Beginning with the line in which "U2 pin in+: 3V3 -> N004" appears, transcribe each line word for word until the records end. Do not include pictures.

Collection entries
= Beginning of Section =

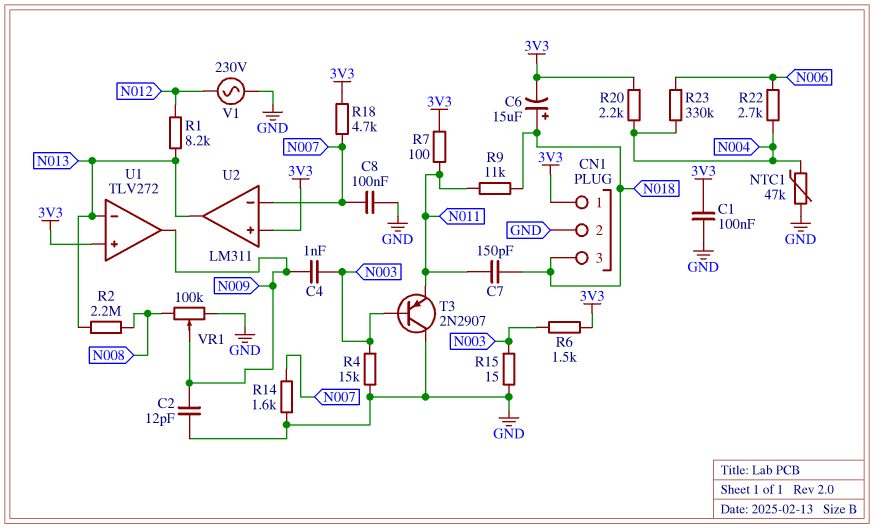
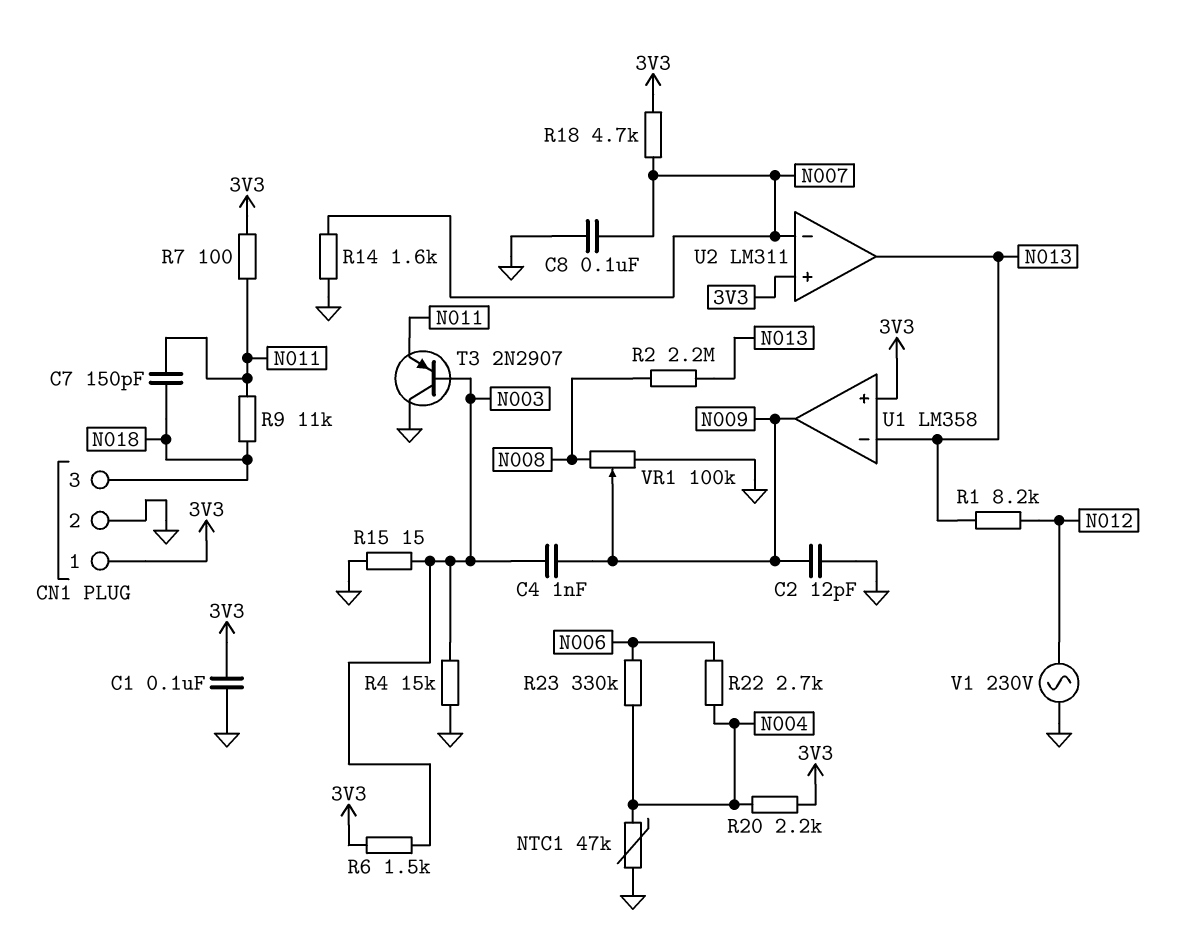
C6: 15uF (plus N018, minus 3V3) -> none
U1: TLV272 -> LM358

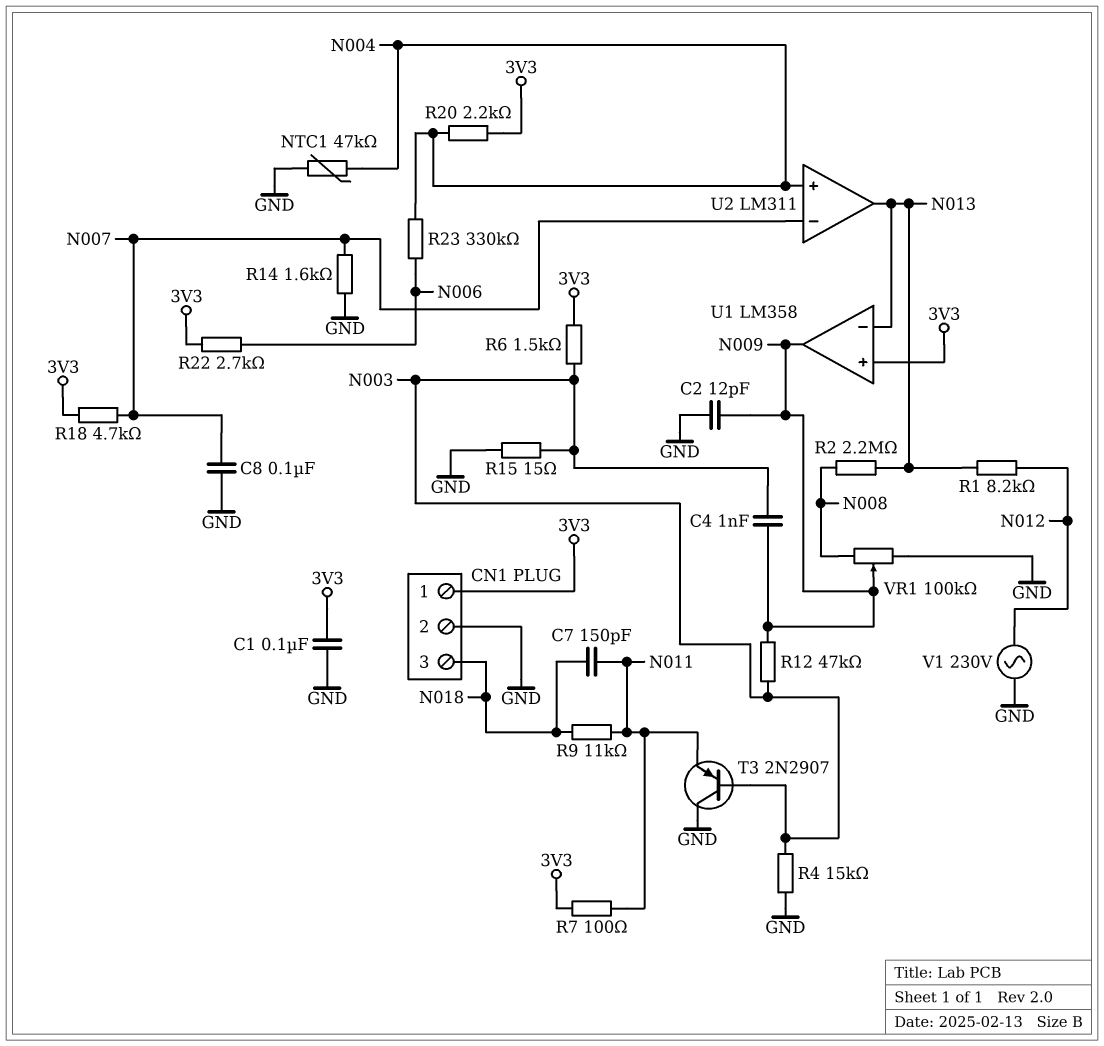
R12: none -> 47k (N003, N009)
R22: 2.7k (N004, N006) -> 2.7k (3V3, N006)
U2 pin in+: 3V3 -> N004

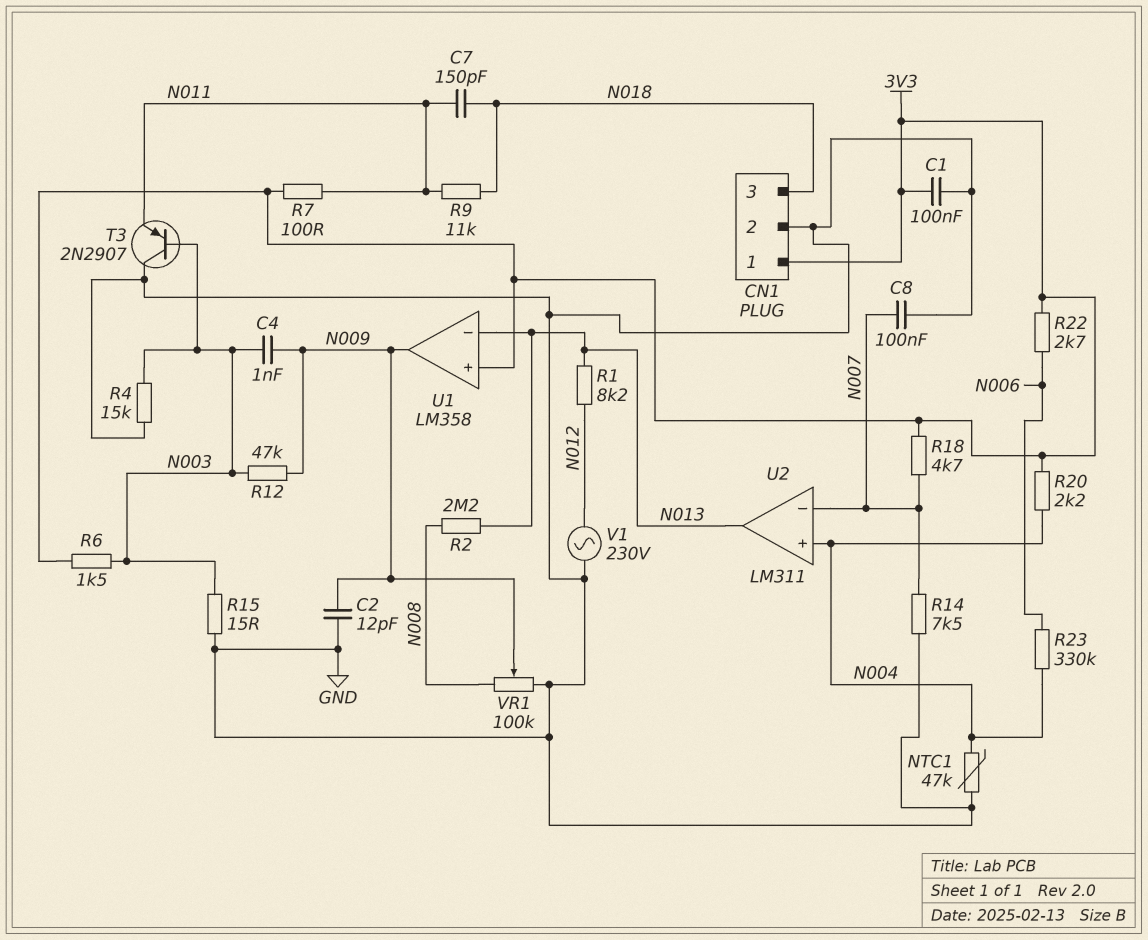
R14: 1.6k (GND, N007) -> 7.5k (GND, N007)

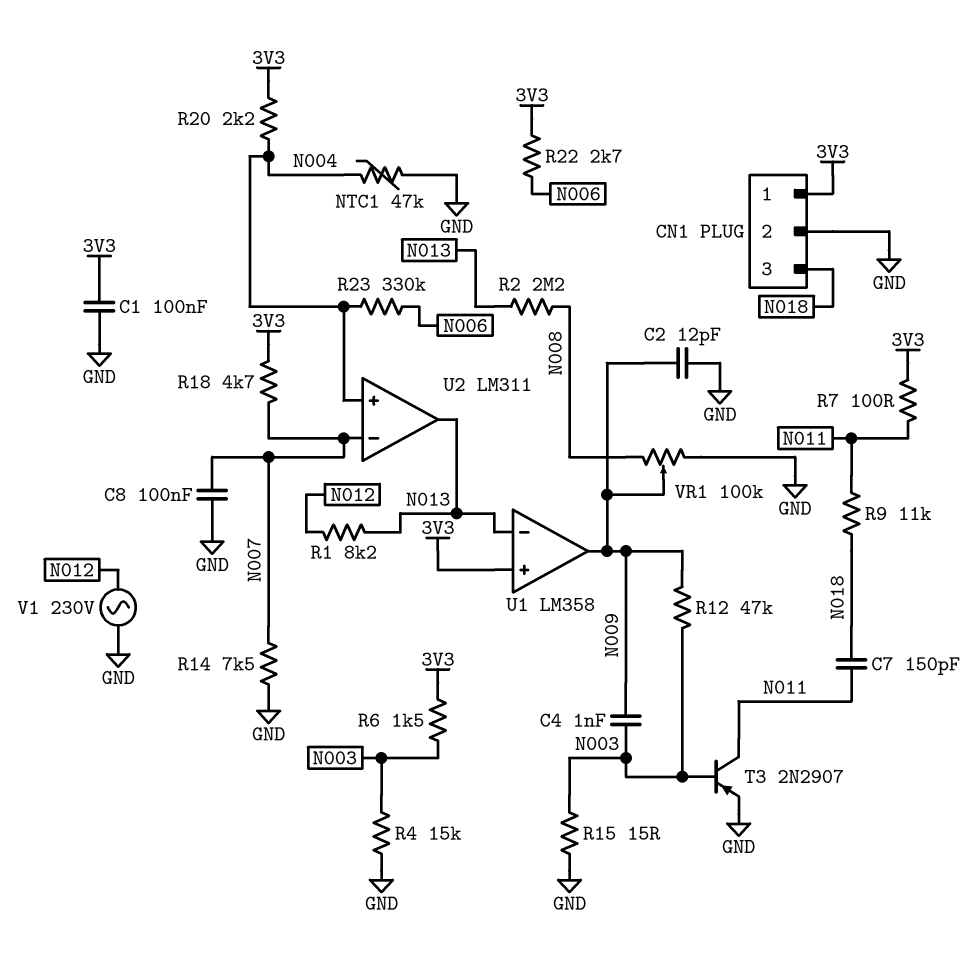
T3: PNP 2N2907 (B N003, C GND, E N011) -> PNP 2N2907 (B N003, C N011, E GND)

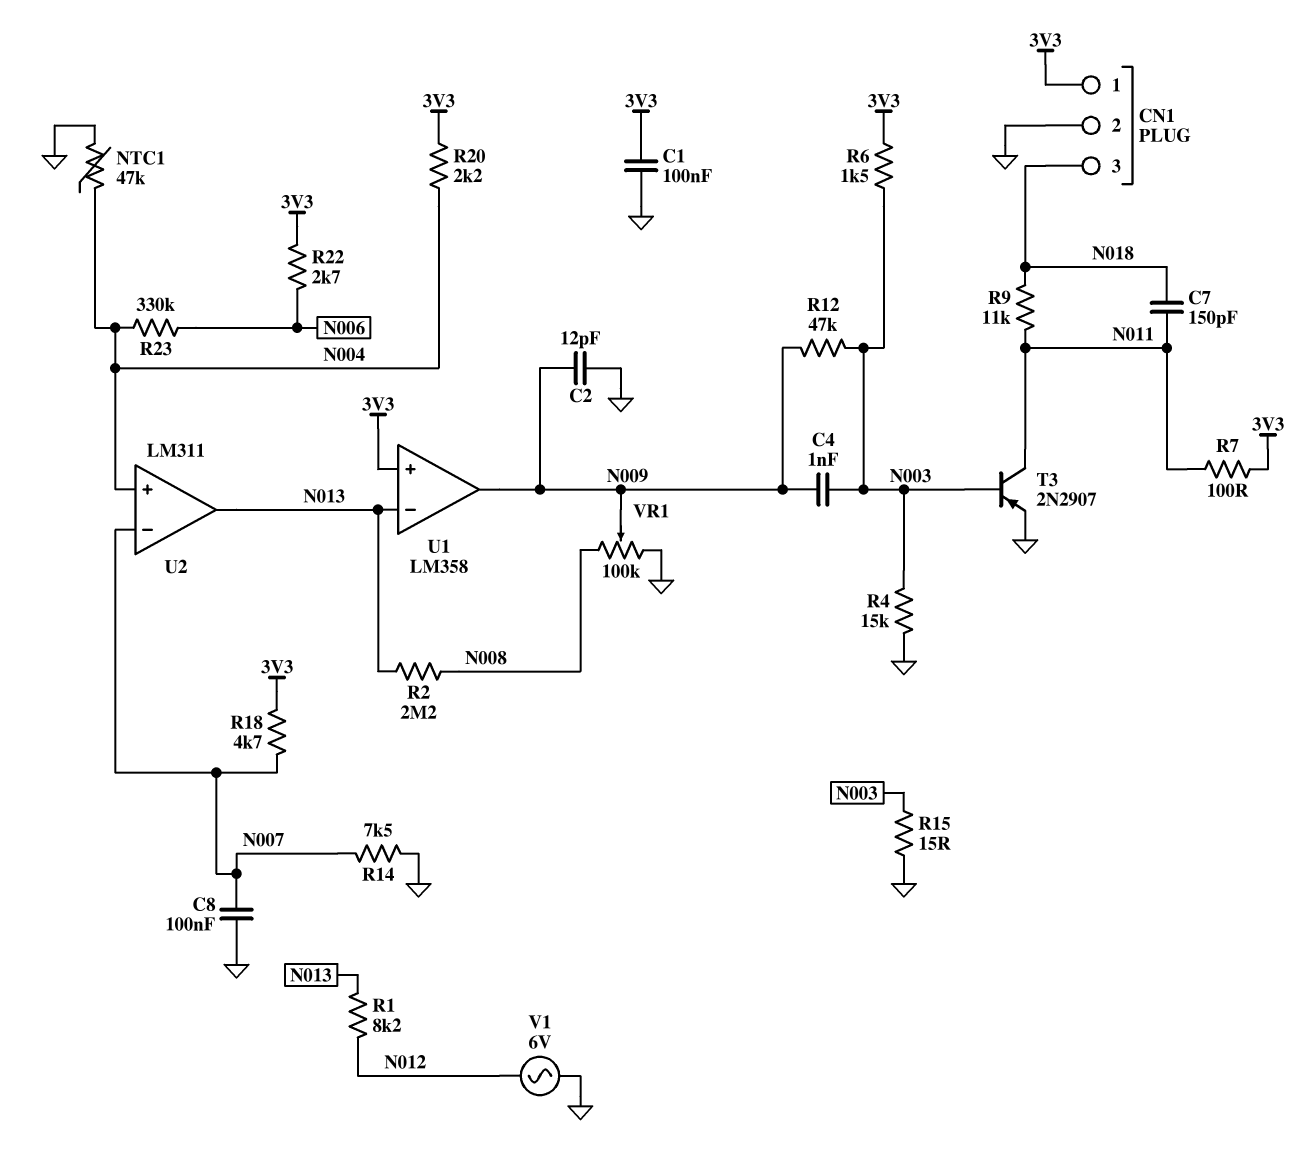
V1: AC 230V (GND, N012) -> AC 6V (GND, N012)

= End of Section =

*Solution for this task*.
U2 pin in+: 3V3 -> N004

R14: 1.6k (GND, N007) -> 7.5k (GND, N007)

T3: PNP 2N2907 (B N003, C GND, E N011) -> PNP 2N2907 (B N003, C N011, E GND)

V1: AC 230V (GND, N012) -> AC 6V (GND, N012)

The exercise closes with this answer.